## What the exercise asks
Exactly retype the lines below from the one containing "SONAR pin TRIG: RX0 -> VP" through the end of the listing. Leave pictures out.

## Data extracts

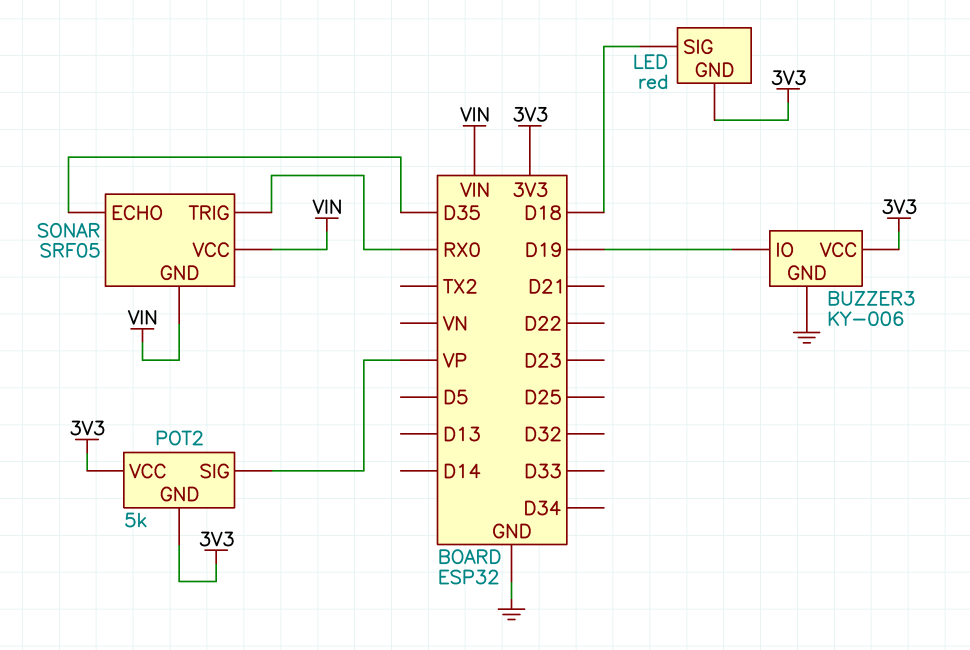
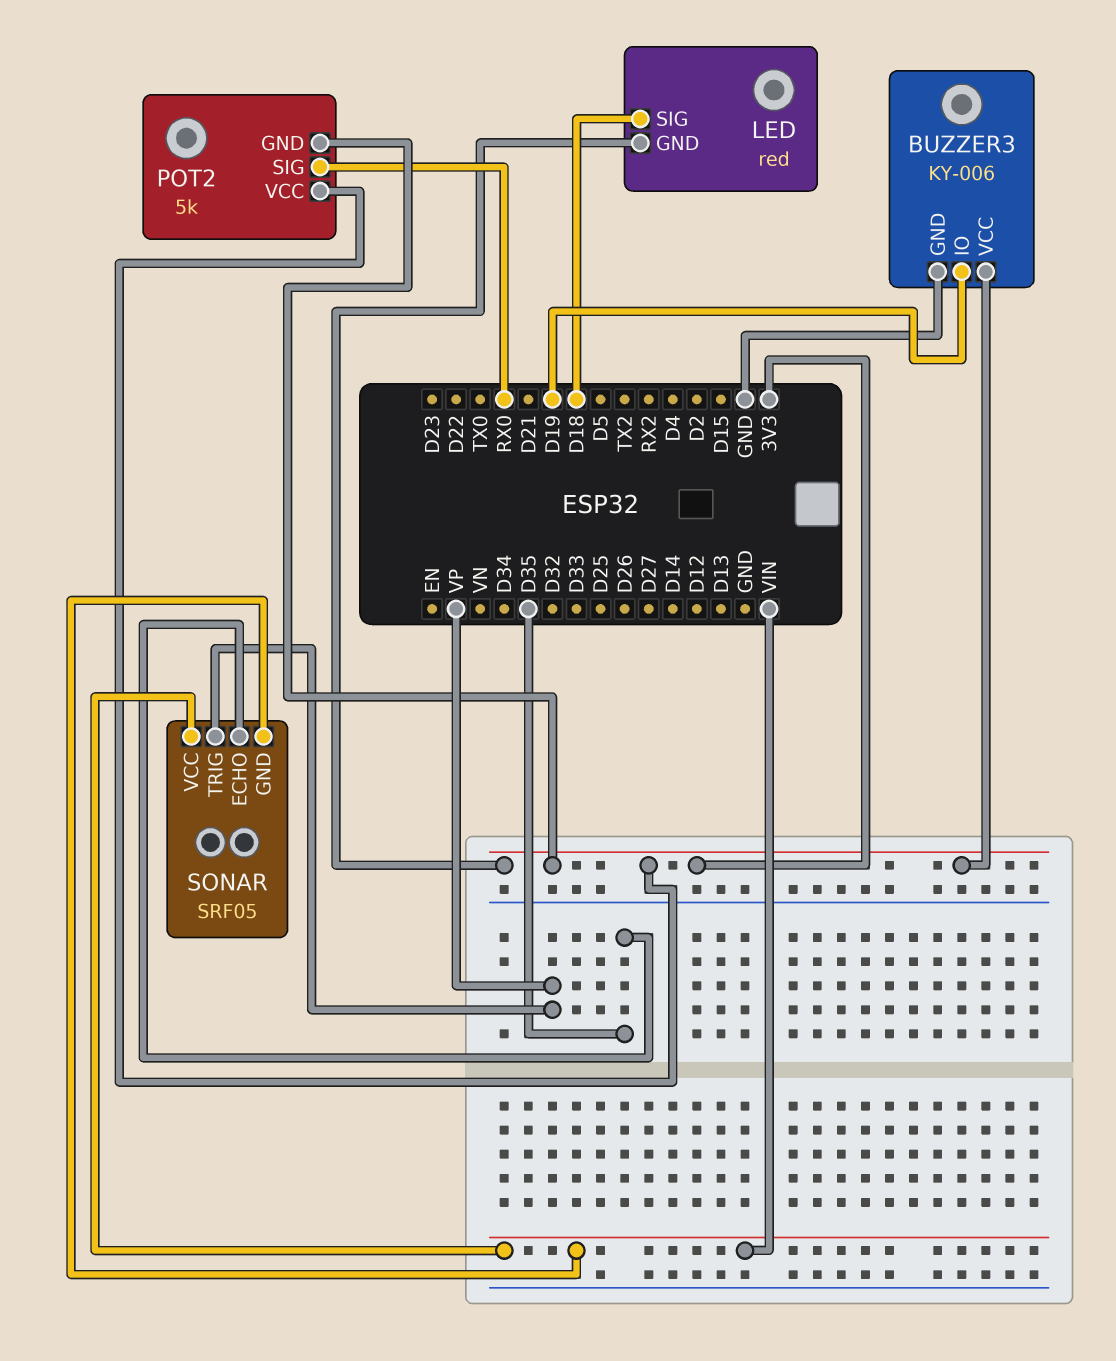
POT2 pin SIG: VP -> RX0
SONAR pin TRIG: RX0 -> VP

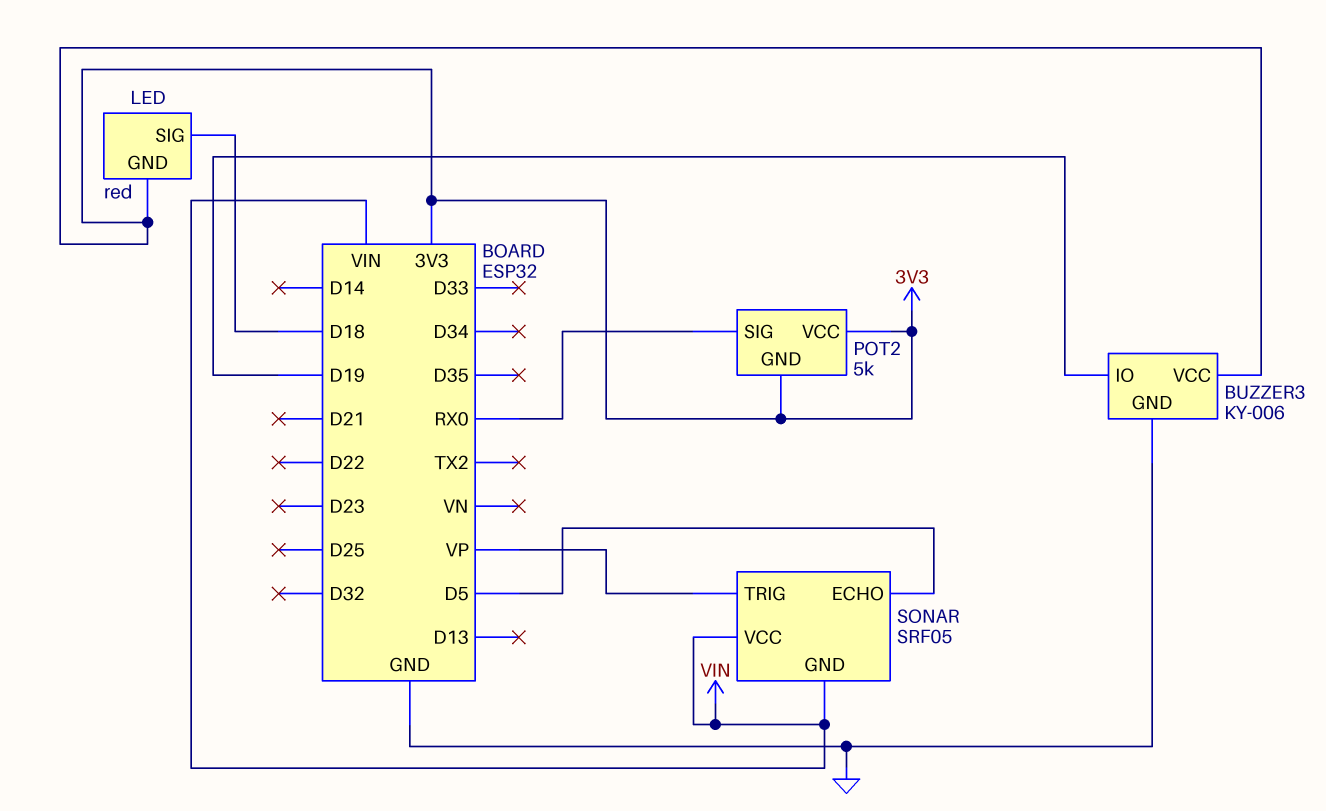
SONAR pin ECHO: D35 -> D5

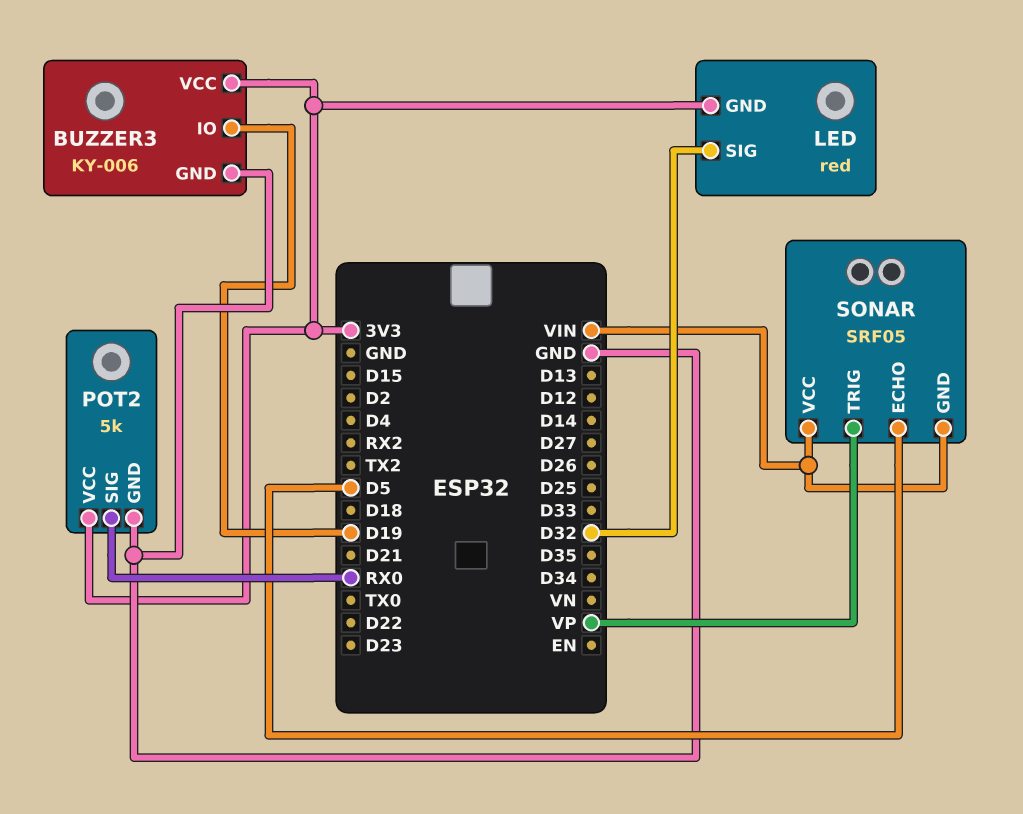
LED pin SIG: D18 -> D32
POT2 pin GND: 3V3 -> GND

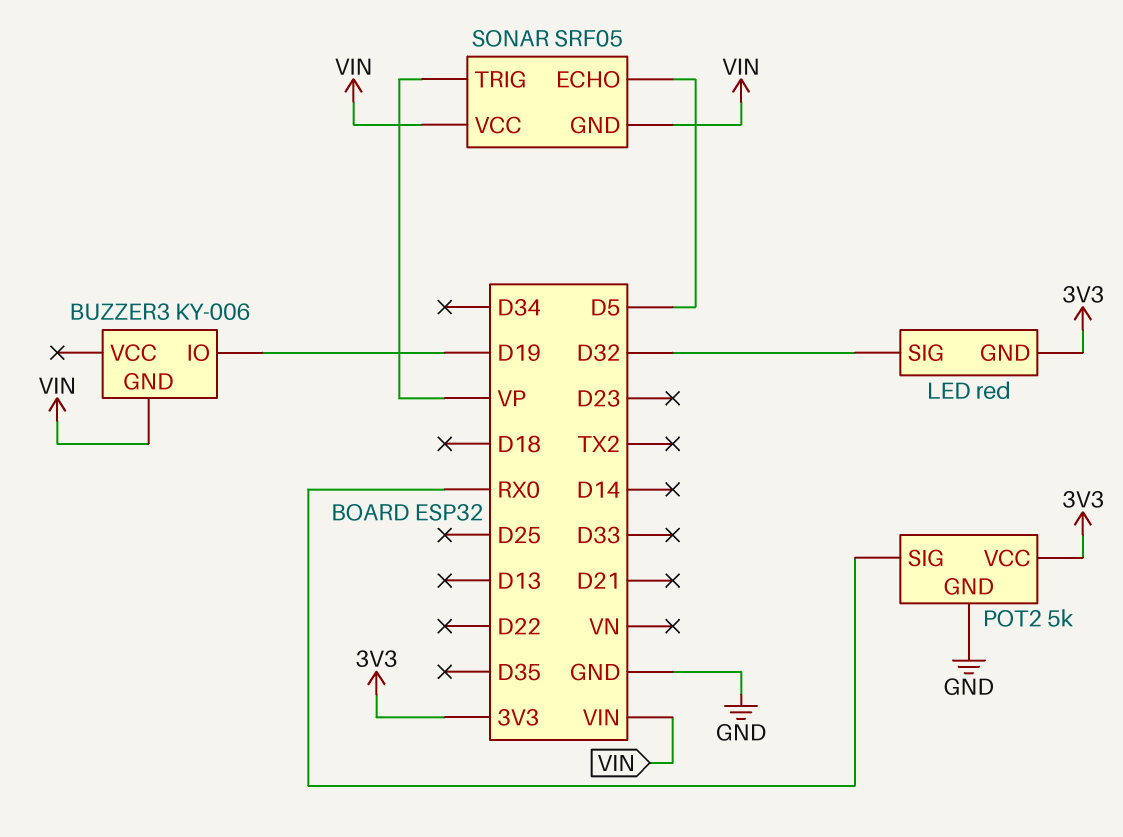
BUZZER3 pin GND: GND -> VIN
BUZZER3 pin VCC: 3V3 -> none

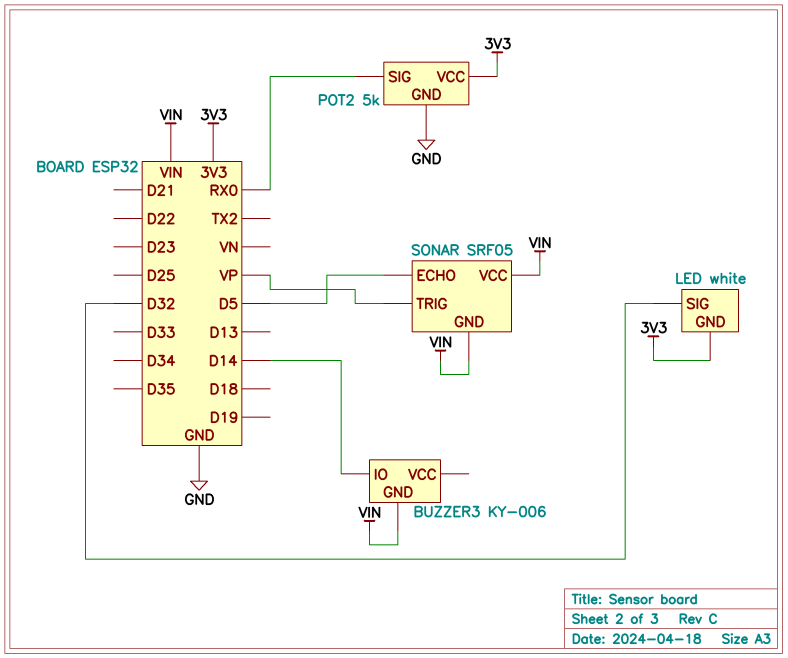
BUZZER3 pin IO: D19 -> D14
LED: red -> white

## Result of the exercise
SONAR pin TRIG: RX0 -> VP

SONAR pin ECHO: D35 -> D5

LED pin SIG: D18 -> D32
POT2 pin GND: 3V3 -> GND

BUZZER3 pin GND: GND -> VIN
BUZZER3 pin VCC: 3V3 -> none

BUZZER3 pin IO: D19 -> D14
LED: red -> white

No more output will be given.